### SUPPLIED INFORMATION
================

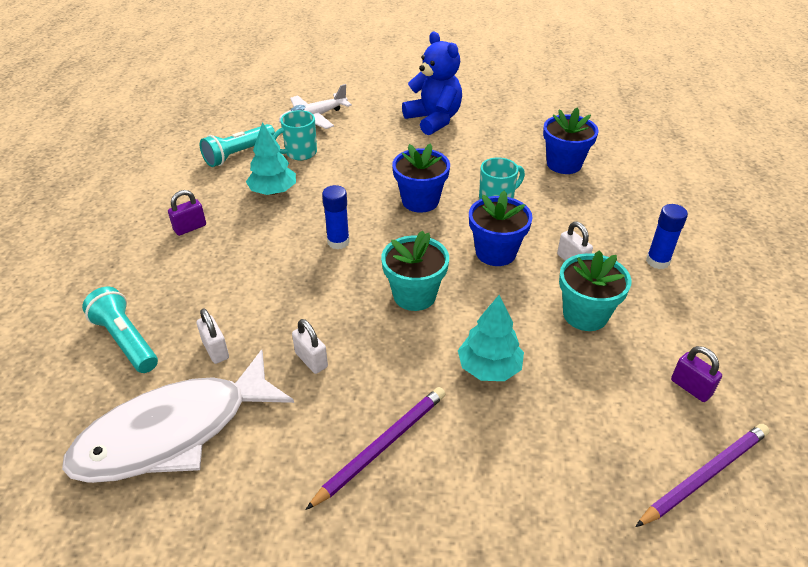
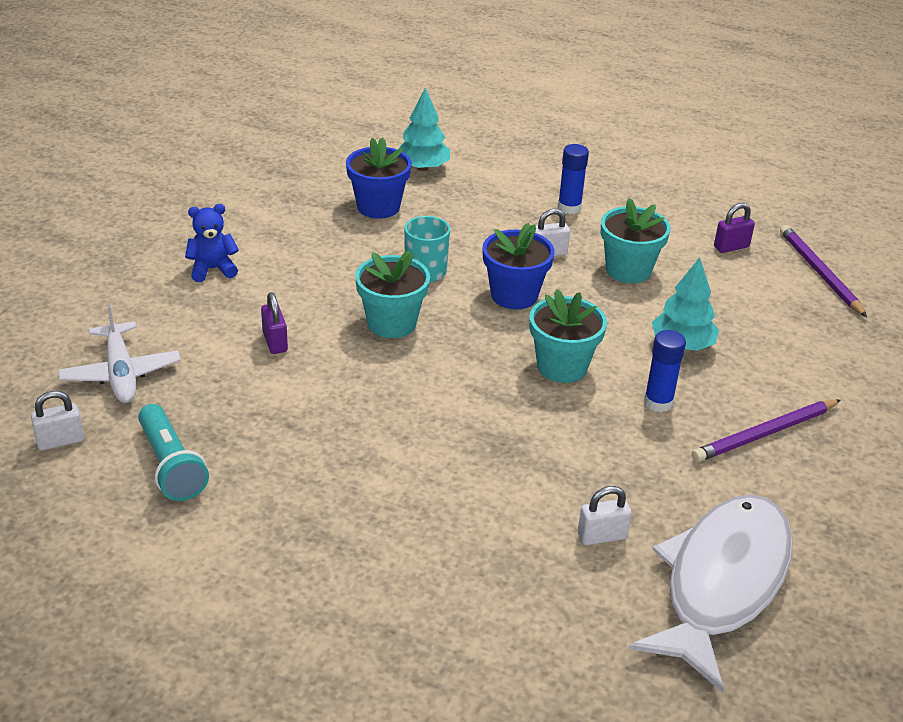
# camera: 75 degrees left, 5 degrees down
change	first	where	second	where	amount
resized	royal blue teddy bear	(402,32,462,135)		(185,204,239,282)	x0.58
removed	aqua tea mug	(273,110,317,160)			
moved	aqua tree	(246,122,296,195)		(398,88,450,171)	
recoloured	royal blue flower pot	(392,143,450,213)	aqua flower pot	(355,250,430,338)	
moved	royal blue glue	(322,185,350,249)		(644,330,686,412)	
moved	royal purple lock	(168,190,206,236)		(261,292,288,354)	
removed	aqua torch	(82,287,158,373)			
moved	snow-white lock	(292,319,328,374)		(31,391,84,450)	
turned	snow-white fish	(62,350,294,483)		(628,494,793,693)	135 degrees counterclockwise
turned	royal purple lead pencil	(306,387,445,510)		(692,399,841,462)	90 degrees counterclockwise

================

### WORK INSTRUCTIONS
Your task is an exact printout of the records above, with no pictures.

### EXERCISE OUTPUT
# camera: 75 degrees left, 5 degrees down
change	first	where	second	where	amount
resized	royal blue teddy bear	(402,32,462,135)		(185,204,239,282)	x0.58
removed	aqua tea mug	(273,110,317,160)			
moved	aqua tree	(246,122,296,195)		(398,88,450,171)	
recoloured	royal blue flower pot	(392,143,450,213)	aqua flower pot	(355,250,430,338)	
moved	royal blue glue	(322,185,350,249)		(644,330,686,412)	
moved	royal purple lock	(168,190,206,236)		(261,292,288,354)	
removed	aqua torch	(82,287,158,373)			
moved	snow-white lock	(292,319,328,374)		(31,391,84,450)	
turned	snow-white fish	(62,350,294,483)		(628,494,793,693)	135 degrees counterclockwise
turned	royal purple lead pencil	(306,387,445,510)		(692,399,841,462)	90 degrees counterclockwise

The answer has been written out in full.